--- START ---
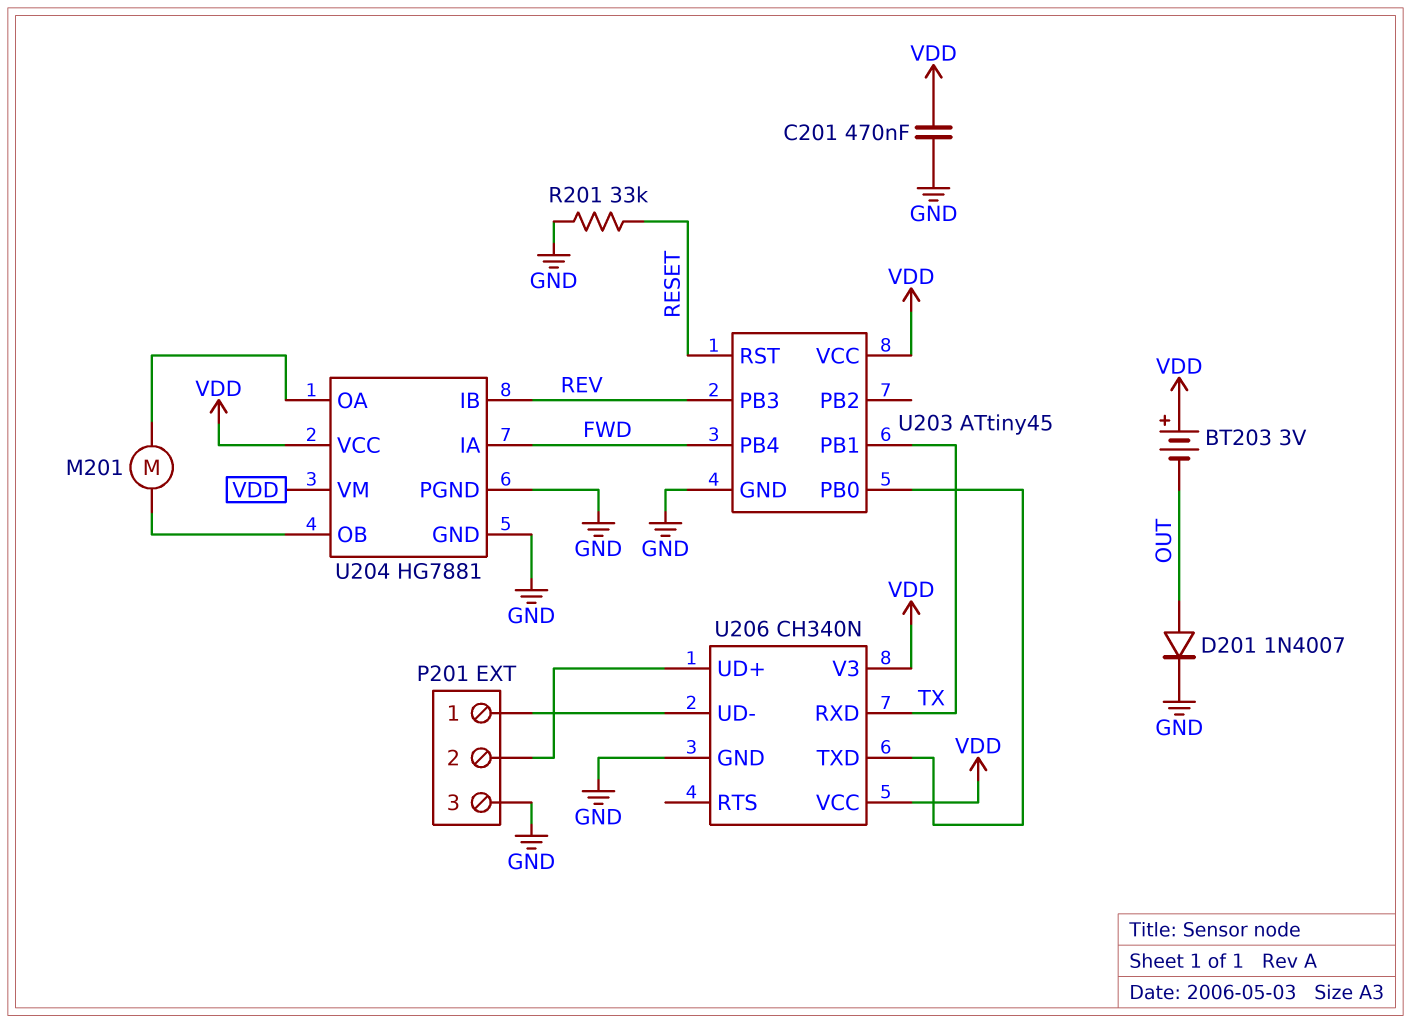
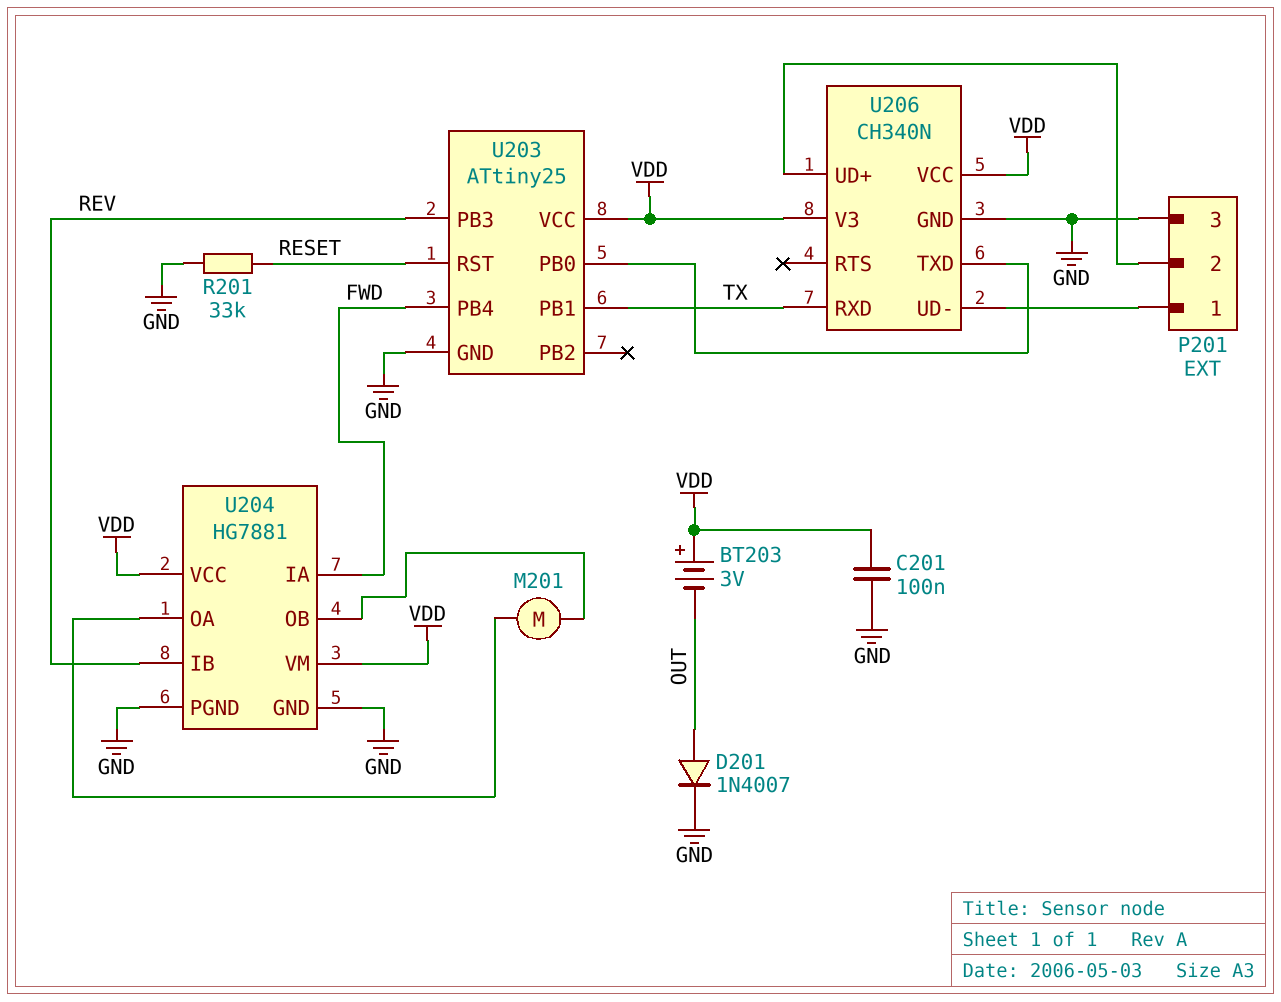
C201: 470nF (GND, VDD) -> 100nF (GND, VDD)
U203: ATtiny45 -> ATtiny25

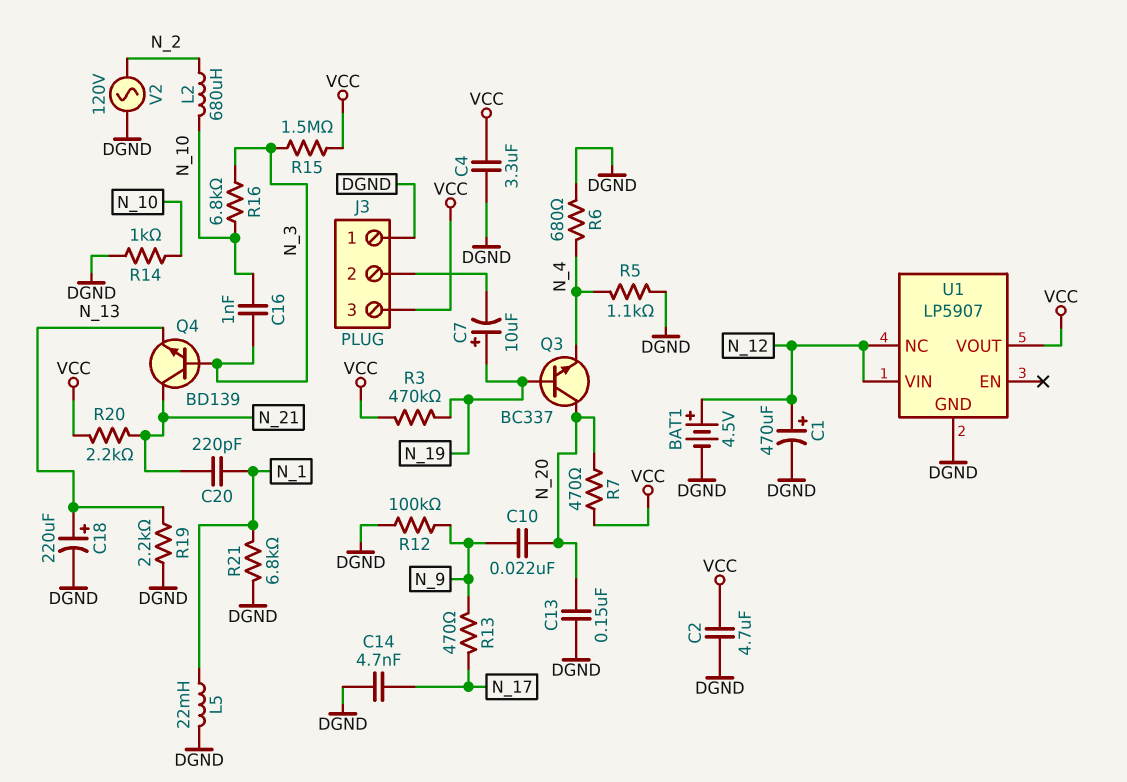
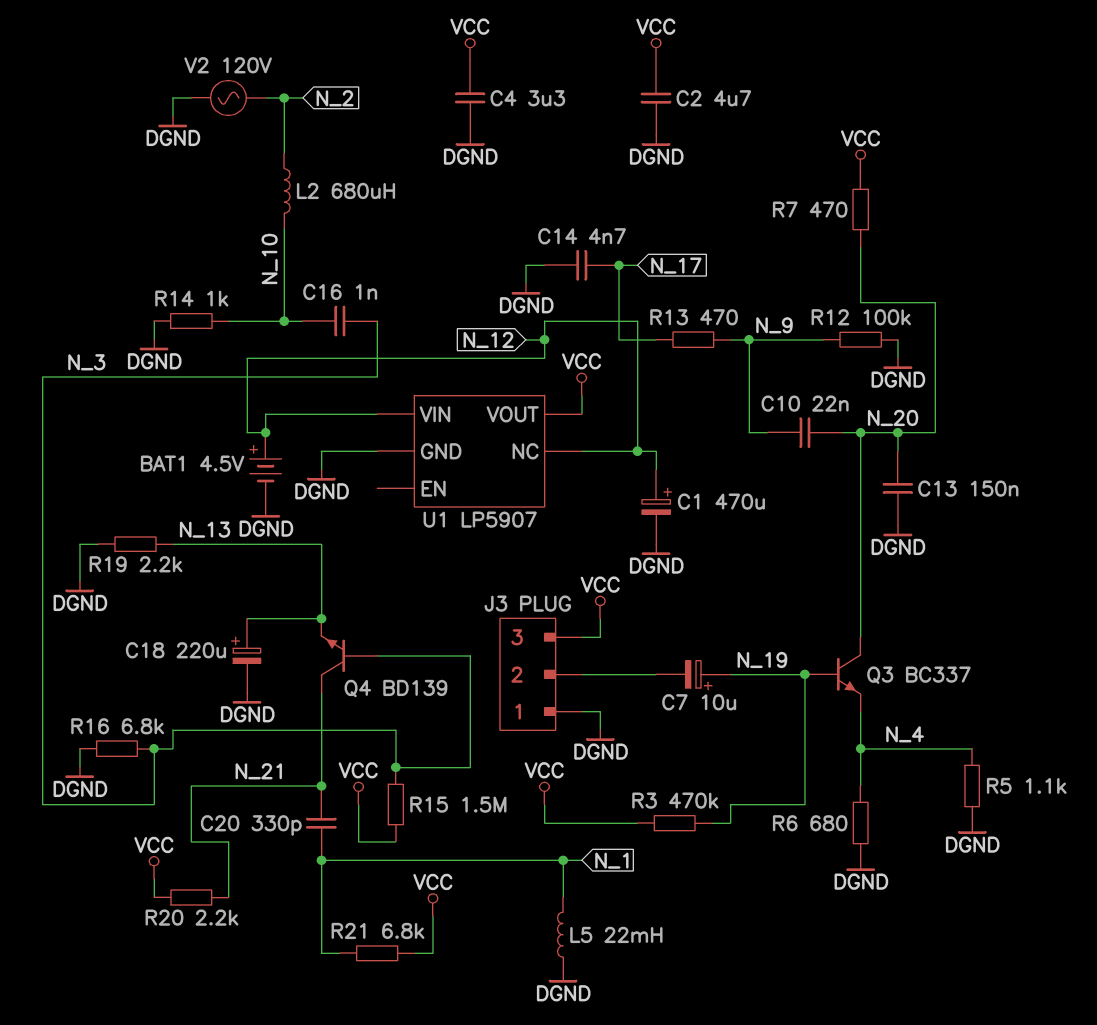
C20: 220pF (N_1, N_21) -> 330pF (N_1, N_21)
R16: 6.8k (N_3, N_10) -> 6.8k (DGND, N_3)
R21: 6.8k (DGND, N_1) -> 6.8k (N_1, VCC)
--- END ---
* The problem
Type the listing out again word for word, passing over each picture.

* Answer box
C201: 470nF (GND, VDD) -> 100nF (GND, VDD)
U203: ATtiny45 -> ATtiny25

C20: 220pF (N_1, N_21) -> 330pF (N_1, N_21)
R16: 6.8k (N_3, N_10) -> 6.8k (DGND, N_3)
R21: 6.8k (DGND, N_1) -> 6.8k (N_1, VCC)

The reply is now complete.